## What you have to do:
From the data below, retype exactly the lines starting with the one that contains "GreenCandle | [437,253]" and ending with the one that contains "removed | GreenPyramid", both included.

## Exercise data:

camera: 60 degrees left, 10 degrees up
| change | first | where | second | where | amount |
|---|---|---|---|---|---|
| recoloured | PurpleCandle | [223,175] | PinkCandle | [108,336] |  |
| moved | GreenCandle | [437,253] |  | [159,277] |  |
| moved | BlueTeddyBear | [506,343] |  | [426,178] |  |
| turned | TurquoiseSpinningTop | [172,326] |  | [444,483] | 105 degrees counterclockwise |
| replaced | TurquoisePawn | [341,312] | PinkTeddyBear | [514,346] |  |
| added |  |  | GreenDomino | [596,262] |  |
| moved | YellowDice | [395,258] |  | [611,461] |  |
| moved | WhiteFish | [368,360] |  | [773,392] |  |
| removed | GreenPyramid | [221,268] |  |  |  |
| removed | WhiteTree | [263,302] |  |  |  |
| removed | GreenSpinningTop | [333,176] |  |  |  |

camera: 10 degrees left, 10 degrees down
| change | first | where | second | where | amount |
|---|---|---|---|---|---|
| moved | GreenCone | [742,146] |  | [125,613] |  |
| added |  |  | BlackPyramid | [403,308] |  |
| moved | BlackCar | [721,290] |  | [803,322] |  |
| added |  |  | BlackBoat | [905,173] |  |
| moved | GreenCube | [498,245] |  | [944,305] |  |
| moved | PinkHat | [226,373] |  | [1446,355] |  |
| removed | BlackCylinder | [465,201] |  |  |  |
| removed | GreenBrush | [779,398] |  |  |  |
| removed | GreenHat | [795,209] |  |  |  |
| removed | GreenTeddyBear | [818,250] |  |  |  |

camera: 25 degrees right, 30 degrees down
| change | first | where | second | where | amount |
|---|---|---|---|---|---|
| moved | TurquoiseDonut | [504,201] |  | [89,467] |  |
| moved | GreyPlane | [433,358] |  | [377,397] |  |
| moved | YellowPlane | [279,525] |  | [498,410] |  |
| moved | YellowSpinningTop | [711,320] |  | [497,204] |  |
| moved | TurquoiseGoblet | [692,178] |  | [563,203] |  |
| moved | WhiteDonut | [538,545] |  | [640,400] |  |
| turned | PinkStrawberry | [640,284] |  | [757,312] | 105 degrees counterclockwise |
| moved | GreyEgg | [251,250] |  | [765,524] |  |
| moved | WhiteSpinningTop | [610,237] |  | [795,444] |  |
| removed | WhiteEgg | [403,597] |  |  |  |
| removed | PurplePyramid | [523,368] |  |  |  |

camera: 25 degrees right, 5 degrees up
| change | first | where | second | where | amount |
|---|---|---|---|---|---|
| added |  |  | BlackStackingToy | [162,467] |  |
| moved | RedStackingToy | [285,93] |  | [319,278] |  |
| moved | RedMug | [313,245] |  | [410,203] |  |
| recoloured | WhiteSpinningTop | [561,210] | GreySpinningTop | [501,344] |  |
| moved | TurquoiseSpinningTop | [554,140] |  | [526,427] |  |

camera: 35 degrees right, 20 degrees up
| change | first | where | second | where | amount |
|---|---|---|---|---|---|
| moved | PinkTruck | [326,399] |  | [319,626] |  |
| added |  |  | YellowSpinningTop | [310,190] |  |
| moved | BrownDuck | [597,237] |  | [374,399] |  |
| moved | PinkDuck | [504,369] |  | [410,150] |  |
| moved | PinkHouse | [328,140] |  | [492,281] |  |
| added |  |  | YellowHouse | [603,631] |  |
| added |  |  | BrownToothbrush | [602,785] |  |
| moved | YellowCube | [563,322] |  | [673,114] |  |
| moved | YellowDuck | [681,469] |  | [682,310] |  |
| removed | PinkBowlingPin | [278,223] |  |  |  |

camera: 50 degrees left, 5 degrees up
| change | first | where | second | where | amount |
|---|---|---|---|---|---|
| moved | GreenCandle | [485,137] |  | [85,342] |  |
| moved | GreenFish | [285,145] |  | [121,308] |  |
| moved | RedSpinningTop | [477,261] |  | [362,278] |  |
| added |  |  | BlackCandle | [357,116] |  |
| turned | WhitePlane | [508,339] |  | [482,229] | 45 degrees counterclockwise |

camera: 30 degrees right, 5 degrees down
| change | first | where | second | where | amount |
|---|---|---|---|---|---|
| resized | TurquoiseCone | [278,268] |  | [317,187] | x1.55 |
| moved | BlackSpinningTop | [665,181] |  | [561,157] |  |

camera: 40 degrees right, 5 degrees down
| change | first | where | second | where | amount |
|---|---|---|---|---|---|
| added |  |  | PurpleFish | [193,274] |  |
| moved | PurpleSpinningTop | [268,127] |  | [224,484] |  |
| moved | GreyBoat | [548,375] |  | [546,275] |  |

## Response area:
| moved | GreenCandle | [437,253] |  | [159,277] |  |
| moved | BlueTeddyBear | [506,343] |  | [426,178] |  |
| turned | TurquoiseSpinningTop | [172,326] |  | [444,483] | 105 degrees counterclockwise |
| replaced | TurquoisePawn | [341,312] | PinkTeddyBear | [514,346] |  |
| added |  |  | GreenDomino | [596,262] |  |
| moved | YellowDice | [395,258] |  | [611,461] |  |
| moved | WhiteFish | [368,360] |  | [773,392] |  |
| removed | GreenPyramid | [221,268] |  |  |  |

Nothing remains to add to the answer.